> **TASK**: This exercise asks for the entries below to be printed exactly.
-- Opening Marker --
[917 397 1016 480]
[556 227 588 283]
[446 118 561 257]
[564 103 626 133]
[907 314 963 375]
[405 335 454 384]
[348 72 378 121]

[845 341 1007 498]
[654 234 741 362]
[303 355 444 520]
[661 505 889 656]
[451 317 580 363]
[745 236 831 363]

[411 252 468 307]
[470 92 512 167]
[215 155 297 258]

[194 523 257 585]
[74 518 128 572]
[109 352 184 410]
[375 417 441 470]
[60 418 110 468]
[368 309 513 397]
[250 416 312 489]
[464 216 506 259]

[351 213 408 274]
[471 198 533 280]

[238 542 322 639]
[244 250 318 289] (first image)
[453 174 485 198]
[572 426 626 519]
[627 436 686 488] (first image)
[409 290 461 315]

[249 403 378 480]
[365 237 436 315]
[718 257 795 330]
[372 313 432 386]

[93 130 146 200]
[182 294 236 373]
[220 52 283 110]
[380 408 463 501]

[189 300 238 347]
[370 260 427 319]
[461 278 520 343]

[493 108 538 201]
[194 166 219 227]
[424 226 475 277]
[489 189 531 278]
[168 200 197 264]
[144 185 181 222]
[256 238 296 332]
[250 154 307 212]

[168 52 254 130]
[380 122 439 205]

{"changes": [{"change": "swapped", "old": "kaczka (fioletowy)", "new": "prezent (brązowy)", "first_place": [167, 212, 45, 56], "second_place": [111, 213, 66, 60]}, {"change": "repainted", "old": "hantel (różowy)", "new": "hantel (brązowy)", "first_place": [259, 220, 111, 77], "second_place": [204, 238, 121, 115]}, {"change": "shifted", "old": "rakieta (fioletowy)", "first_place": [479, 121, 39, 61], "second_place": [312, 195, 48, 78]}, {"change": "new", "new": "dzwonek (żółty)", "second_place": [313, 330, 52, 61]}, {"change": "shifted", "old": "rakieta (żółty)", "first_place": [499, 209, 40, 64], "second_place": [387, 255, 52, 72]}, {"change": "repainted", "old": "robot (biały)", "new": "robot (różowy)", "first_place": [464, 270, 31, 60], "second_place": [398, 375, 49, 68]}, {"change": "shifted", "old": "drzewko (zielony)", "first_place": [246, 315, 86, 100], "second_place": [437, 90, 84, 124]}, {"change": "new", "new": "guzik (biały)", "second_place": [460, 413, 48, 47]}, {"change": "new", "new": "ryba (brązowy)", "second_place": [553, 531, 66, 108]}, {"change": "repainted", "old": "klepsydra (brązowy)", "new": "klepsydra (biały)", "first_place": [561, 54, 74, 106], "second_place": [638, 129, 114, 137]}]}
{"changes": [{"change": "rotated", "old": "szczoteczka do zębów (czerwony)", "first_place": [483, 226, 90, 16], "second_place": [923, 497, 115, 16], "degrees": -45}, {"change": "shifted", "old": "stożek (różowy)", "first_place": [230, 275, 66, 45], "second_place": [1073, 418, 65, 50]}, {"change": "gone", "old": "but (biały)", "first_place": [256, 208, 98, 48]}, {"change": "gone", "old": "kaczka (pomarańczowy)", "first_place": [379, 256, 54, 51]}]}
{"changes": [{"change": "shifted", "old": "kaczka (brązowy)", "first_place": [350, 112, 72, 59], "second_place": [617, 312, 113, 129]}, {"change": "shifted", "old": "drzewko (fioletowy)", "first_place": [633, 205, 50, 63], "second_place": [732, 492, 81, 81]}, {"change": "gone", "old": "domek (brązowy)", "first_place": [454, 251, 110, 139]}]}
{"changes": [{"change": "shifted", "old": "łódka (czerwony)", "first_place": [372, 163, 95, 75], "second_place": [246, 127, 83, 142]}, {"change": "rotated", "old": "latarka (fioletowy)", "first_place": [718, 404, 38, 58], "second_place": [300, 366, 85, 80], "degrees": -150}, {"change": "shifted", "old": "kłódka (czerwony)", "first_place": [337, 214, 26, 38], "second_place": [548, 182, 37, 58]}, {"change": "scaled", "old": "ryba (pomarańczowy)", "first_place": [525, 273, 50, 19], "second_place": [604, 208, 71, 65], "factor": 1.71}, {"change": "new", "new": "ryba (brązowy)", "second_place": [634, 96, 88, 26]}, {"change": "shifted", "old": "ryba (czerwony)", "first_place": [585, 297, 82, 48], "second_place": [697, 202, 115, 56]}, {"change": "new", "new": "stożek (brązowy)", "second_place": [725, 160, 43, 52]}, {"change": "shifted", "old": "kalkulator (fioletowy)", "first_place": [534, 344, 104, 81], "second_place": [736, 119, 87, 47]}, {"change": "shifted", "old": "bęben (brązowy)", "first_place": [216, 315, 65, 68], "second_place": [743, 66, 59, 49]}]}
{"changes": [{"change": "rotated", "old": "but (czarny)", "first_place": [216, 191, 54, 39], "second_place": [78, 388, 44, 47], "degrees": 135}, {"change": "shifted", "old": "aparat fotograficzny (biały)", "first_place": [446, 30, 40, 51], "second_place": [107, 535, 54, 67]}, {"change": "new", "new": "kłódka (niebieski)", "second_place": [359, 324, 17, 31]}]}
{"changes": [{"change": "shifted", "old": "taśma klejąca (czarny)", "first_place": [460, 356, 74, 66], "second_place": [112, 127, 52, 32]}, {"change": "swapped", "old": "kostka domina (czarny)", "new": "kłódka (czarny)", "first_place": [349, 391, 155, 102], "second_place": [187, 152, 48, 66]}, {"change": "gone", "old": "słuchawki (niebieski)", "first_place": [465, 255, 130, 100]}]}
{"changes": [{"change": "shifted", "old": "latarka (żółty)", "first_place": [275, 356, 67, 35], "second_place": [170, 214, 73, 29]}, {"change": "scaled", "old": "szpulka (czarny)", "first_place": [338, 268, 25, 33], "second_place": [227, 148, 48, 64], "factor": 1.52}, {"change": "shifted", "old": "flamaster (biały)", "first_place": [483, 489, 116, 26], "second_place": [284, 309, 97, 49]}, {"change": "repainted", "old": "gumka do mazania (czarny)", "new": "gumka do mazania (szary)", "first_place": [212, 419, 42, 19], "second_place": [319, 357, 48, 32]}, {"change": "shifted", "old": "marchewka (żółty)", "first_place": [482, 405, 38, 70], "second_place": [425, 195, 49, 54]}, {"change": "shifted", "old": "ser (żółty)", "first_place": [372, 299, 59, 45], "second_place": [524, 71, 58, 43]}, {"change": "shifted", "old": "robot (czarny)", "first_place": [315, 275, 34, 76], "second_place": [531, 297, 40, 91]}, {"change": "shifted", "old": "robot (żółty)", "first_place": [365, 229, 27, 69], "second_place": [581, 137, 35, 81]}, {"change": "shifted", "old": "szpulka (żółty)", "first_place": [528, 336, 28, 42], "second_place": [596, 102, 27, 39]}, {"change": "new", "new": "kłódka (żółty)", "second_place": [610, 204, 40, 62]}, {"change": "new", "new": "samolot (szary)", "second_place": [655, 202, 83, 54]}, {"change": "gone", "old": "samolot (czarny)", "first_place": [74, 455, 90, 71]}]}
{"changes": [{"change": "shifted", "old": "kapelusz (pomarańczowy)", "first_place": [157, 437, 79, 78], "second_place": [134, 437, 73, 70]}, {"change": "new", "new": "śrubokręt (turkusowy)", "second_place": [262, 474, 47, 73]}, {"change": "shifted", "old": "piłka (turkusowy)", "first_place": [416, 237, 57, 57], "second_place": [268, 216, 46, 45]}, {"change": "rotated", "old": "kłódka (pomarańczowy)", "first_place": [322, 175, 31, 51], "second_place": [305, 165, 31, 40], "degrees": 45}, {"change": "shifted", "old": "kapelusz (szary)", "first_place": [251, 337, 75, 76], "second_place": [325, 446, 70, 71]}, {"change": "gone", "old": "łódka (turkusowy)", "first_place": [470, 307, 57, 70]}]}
-- Closing Marker --
> **RESULT FOR THIS TASK**:
[917 397 1016 480]
[556 227 588 283]
[446 118 561 257]
[564 103 626 133]
[907 314 963 375]
[405 335 454 384]
[348 72 378 121]

[845 341 1007 498]
[654 234 741 362]
[303 355 444 520]
[661 505 889 656]
[451 317 580 363]
[745 236 831 363]

[411 252 468 307]
[470 92 512 167]
[215 155 297 258]

[194 523 257 585]
[74 518 128 572]
[109 352 184 410]
[375 417 441 470]
[60 418 110 468]
[368 309 513 397]
[250 416 312 489]
[464 216 506 259]

[351 213 408 274]
[471 198 533 280]

[238 542 322 639]
[244 250 318 289] (first image)
[453 174 485 198]
[572 426 626 519]
[627 436 686 488] (first image)
[409 290 461 315]

[249 403 378 480]
[365 237 436 315]
[718 257 795 330]
[372 313 432 386]

[93 130 146 200]
[182 294 236 373]
[220 52 283 110]
[380 408 463 501]

[189 300 238 347]
[370 260 427 319]
[461 278 520 343]

[493 108 538 201]
[194 166 219 227]
[424 226 475 277]
[489 189 531 278]
[168 200 197 264]
[144 185 181 222]
[256 238 296 332]
[250 154 307 212]

[168 52 254 130]
[380 122 439 205]

{"changes": [{"change": "swapped", "old": "kaczka (fioletowy)", "new": "prezent (brązowy)", "first_place": [167, 212, 45, 56], "second_place": [111, 213, 66, 60]}, {"change": "repainted", "old": "hantel (różowy)", "new": "hantel (brązowy)", "first_place": [259, 220, 111, 77], "second_place": [204, 238, 121, 115]}, {"change": "shifted", "old": "rakieta (fioletowy)", "first_place": [479, 121, 39, 61], "second_place": [312, 195, 48, 78]}, {"change": "new", "new": "dzwonek (żółty)", "second_place": [313, 330, 52, 61]}, {"change": "shifted", "old": "rakieta (żółty)", "first_place": [499, 209, 40, 64], "second_place": [387, 255, 52, 72]}, {"change": "repainted", "old": "robot (biały)", "new": "robot (różowy)", "first_place": [464, 270, 31, 60], "second_place": [398, 375, 49, 68]}, {"change": "shifted", "old": "drzewko (zielony)", "first_place": [246, 315, 86, 100], "second_place": [437, 90, 84, 124]}, {"change": "new", "new": "guzik (biały)", "second_place": [460, 413, 48, 47]}, {"change": "new", "new": "ryba (brązowy)", "second_place": [553, 531, 66, 108]}, {"change": "repainted", "old": "klepsydra (brązowy)", "new": "klepsydra (biały)", "first_place": [561, 54, 74, 106], "second_place": [638, 129, 114, 137]}]}
{"changes": [{"change": "rotated", "old": "szczoteczka do zębów (czerwony)", "first_place": [483, 226, 90, 16], "second_place": [923, 497, 115, 16], "degrees": -45}, {"change": "shifted", "old": "stożek (różowy)", "first_place": [230, 275, 66, 45], "second_place": [1073, 418, 65, 50]}, {"change": "gone", "old": "but (biały)", "first_place": [256, 208, 98, 48]}, {"change": "gone", "old": "kaczka (pomarańczowy)", "first_place": [379, 256, 54, 51]}]}
{"changes": [{"change": "shifted", "old": "kaczka (brązowy)", "first_place": [350, 112, 72, 59], "second_place": [617, 312, 113, 129]}, {"change": "shifted", "old": "drzewko (fioletowy)", "first_place": [633, 205, 50, 63], "second_place": [732, 492, 81, 81]}, {"change": "gone", "old": "domek (brązowy)", "first_place": [454, 251, 110, 139]}]}
{"changes": [{"change": "shifted", "old": "łódka (czerwony)", "first_place": [372, 163, 95, 75], "second_place": [246, 127, 83, 142]}, {"change": "rotated", "old": "latarka (fioletowy)", "first_place": [718, 404, 38, 58], "second_place": [300, 366, 85, 80], "degrees": -150}, {"change": "shifted", "old": "kłódka (czerwony)", "first_place": [337, 214, 26, 38], "second_place": [548, 182, 37, 58]}, {"change": "scaled", "old": "ryba (pomarańczowy)", "first_place": [525, 273, 50, 19], "second_place": [604, 208, 71, 65], "factor": 1.71}, {"change": "new", "new": "ryba (brązowy)", "second_place": [634, 96, 88, 26]}, {"change": "shifted", "old": "ryba (czerwony)", "first_place": [585, 297, 82, 48], "second_place": [697, 202, 115, 56]}, {"change": "new", "new": "stożek (brązowy)", "second_place": [725, 160, 43, 52]}, {"change": "shifted", "old": "kalkulator (fioletowy)", "first_place": [534, 344, 104, 81], "second_place": [736, 119, 87, 47]}, {"change": "shifted", "old": "bęben (brązowy)", "first_place": [216, 315, 65, 68], "second_place": [743, 66, 59, 49]}]}
{"changes": [{"change": "rotated", "old": "but (czarny)", "first_place": [216, 191, 54, 39], "second_place": [78, 388, 44, 47], "degrees": 135}, {"change": "shifted", "old": "aparat fotograficzny (biały)", "first_place": [446, 30, 40, 51], "second_place": [107, 535, 54, 67]}, {"change": "new", "new": "kłódka (niebieski)", "second_place": [359, 324, 17, 31]}]}
{"changes": [{"change": "shifted", "old": "taśma klejąca (czarny)", "first_place": [460, 356, 74, 66], "second_place": [112, 127, 52, 32]}, {"change": "swapped", "old": "kostka domina (czarny)", "new": "kłódka (czarny)", "first_place": [349, 391, 155, 102], "second_place": [187, 152, 48, 66]}, {"change": "gone", "old": "słuchawki (niebieski)", "first_place": [465, 255, 130, 100]}]}
{"changes": [{"change": "shifted", "old": "latarka (żółty)", "first_place": [275, 356, 67, 35], "second_place": [170, 214, 73, 29]}, {"change": "scaled", "old": "szpulka (czarny)", "first_place": [338, 268, 25, 33], "second_place": [227, 148, 48, 64], "factor": 1.52}, {"change": "shifted", "old": "flamaster (biały)", "first_place": [483, 489, 116, 26], "second_place": [284, 309, 97, 49]}, {"change": "repainted", "old": "gumka do mazania (czarny)", "new": "gumka do mazania (szary)", "first_place": [212, 419, 42, 19], "second_place": [319, 357, 48, 32]}, {"change": "shifted", "old": "marchewka (żółty)", "first_place": [482, 405, 38, 70], "second_place": [425, 195, 49, 54]}, {"change": "shifted", "old": "ser (żółty)", "first_place": [372, 299, 59, 45], "second_place": [524, 71, 58, 43]}, {"change": "shifted", "old": "robot (czarny)", "first_place": [315, 275, 34, 76], "second_place": [531, 297, 40, 91]}, {"change": "shifted", "old": "robot (żółty)", "first_place": [365, 229, 27, 69], "second_place": [581, 137, 35, 81]}, {"change": "shifted", "old": "szpulka (żółty)", "first_place": [528, 336, 28, 42], "second_place": [596, 102, 27, 39]}, {"change": "new", "new": "kłódka (żółty)", "second_place": [610, 204, 40, 62]}, {"change": "new", "new": "samolot (szary)", "second_place": [655, 202, 83, 54]}, {"change": "gone", "old": "samolot (czarny)", "first_place": [74, 455, 90, 71]}]}
{"changes": [{"change": "shifted", "old": "kapelusz (pomarańczowy)", "first_place": [157, 437, 79, 78], "second_place": [134, 437, 73, 70]}, {"change": "new", "new": "śrubokręt (turkusowy)", "second_place": [262, 474, 47, 73]}, {"change": "shifted", "old": "piłka (turkusowy)", "first_place": [416, 237, 57, 57], "second_place": [268, 216, 46, 45]}, {"change": "rotated", "old": "kłódka (pomarańczowy)", "first_place": [322, 175, 31, 51], "second_place": [305, 165, 31, 40], "degrees": 45}, {"change": "shifted", "old": "kapelusz (szary)", "first_place": [251, 337, 75, 76], "second_place": [325, 446, 70, 71]}, {"change": "gone", "old": "łódka (turkusowy)", "first_place": [470, 307, 57, 70]}]}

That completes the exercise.